## What is expected
Your task is to copy every entry exactly.

## Provided records
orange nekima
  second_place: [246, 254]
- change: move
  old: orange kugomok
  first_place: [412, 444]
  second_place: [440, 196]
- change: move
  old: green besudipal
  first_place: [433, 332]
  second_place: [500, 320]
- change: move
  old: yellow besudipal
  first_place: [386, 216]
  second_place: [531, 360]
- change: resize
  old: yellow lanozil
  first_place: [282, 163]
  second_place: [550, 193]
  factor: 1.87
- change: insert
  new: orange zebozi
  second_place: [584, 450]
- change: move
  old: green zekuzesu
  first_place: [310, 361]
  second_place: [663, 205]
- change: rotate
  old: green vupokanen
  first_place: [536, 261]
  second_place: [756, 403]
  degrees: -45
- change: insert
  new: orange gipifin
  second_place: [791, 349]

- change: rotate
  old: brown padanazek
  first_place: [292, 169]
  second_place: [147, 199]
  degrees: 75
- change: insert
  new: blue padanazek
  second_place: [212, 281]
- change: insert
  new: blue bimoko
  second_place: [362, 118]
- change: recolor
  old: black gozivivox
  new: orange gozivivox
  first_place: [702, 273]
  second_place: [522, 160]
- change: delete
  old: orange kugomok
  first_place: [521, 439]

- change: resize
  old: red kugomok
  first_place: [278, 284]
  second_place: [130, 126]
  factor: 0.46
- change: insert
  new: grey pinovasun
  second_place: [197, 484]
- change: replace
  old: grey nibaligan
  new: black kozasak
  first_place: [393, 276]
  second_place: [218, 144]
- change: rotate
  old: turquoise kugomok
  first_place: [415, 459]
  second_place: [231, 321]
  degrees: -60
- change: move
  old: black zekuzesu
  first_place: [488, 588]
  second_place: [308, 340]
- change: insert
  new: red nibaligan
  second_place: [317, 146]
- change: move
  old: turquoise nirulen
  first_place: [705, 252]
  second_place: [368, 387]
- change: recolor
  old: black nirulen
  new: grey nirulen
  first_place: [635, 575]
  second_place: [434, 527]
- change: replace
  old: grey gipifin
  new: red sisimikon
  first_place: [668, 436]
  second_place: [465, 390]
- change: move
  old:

## Response for this exercise
orange nekima
  second_place: [246, 254]
- change: move
  old: orange kugomok
  first_place: [412, 444]
  second_place: [440, 196]
- change: move
  old: green besudipal
  first_place: [433, 332]
  second_place: [500, 320]
- change: move
  old: yellow besudipal
  first_place: [386, 216]
  second_place: [531, 360]
- change: resize
  old: yellow lanozil
  first_place: [282, 163]
  second_place: [550, 193]
  factor: 1.87
- change: insert
  new: orange zebozi
  second_place: [584, 450]
- change: move
  old: green zekuzesu
  first_place: [310, 361]
  second_place: [663, 205]
- change: rotate
  old: green vupokanen
  first_place: [536, 261]
  second_place: [756, 403]
  degrees: -45
- change: insert
  new: orange gipifin
  second_place: [791, 349]

- change: rotate
  old: brown padanazek
  first_place: [292, 169]
  second_place: [147, 199]
  degrees: 75
- change: insert
  new: blue padanazek
  second_place: [212, 281]
- change: insert
  new: blue bimoko
  second_place: [362, 118]
- change: recolor
  old: black gozivivox
  new: orange gozivivox
  first_place: [702, 273]
  second_place: [522, 160]
- change: delete
  old: orange kugomok
  first_place: [521, 439]

- change: resize
  old: red kugomok
  first_place: [278, 284]
  second_place: [130, 126]
  factor: 0.46
- change: insert
  new: grey pinovasun
  second_place: [197, 484]
- change: replace
  old: grey nibaligan
  new: black kozasak
  first_place: [393, 276]
  second_place: [218, 144]
- change: rotate
  old: turquoise kugomok
  first_place: [415, 459]
  second_place: [231, 321]
  degrees: -60
- change: move
  old: black zekuzesu
  first_place: [488, 588]
  second_place: [308, 340]
- change: insert
  new: red nibaligan
  second_place: [317, 146]
- change: move
  old: turquoise nirulen
  first_place: [705, 252]
  second_place: [368, 387]
- change: recolor
  old: black nirulen
  new: grey nirulen
  first_place: [635, 575]
  second_place: [434, 527]
- change: replace
  old: grey gipifin
  new: red sisimikon
  first_place: [668, 436]
  second_place: [465, 390]
- change: move
  old:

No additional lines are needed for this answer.